▶ YOUR INSTRUCTIONS: In the records below, find each line that holds "none" and return it.

··· LISTED ENTRIES

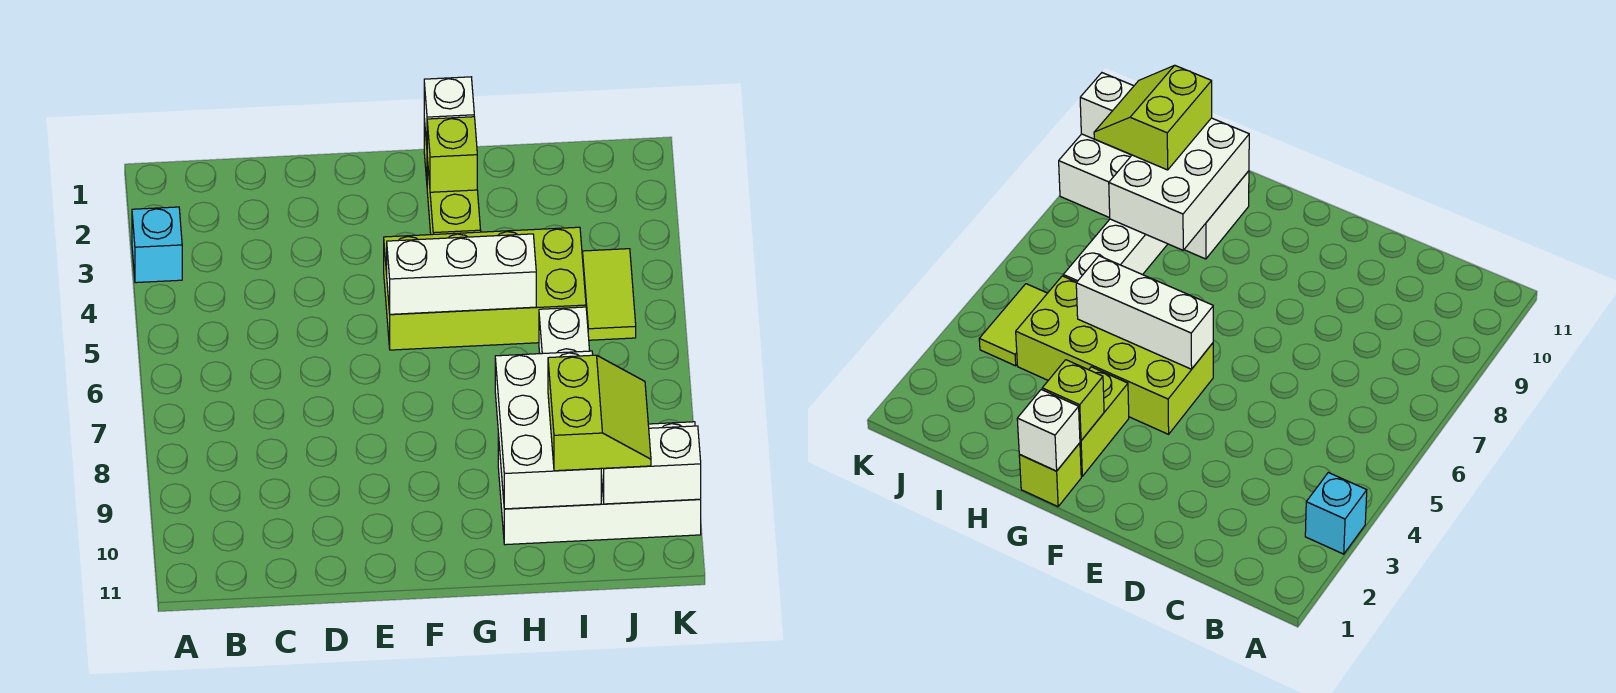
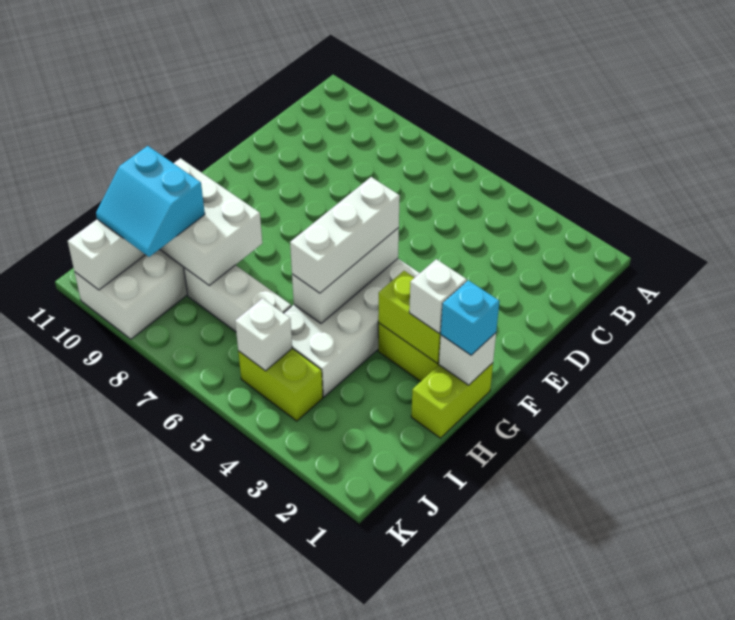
cyan brick A3 level 1 -> cyan brick G1 level 3
lime brick F4:I5 level 1 -> white brick F4:I5 level 1
none -> white brick F5:H5 level 3
lime brick G1 level 1 -> lime brick G1:H1 level 1
lime brick G2 level 2 -> lime brick G2:G3 level 2
none -> white brick G2 level 3
lime slope I9:J10 level 3 top I -> cyan slope I9:J10 level 3 top I
lime tile J4:J5 level 1 -> lime brick J4:J5 level 1
none -> white brick J5 level 2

······

▶ ANSWER BOX:
none -> white brick F5:H5 level 3
none -> white brick G2 level 3
none -> white brick J5 level 2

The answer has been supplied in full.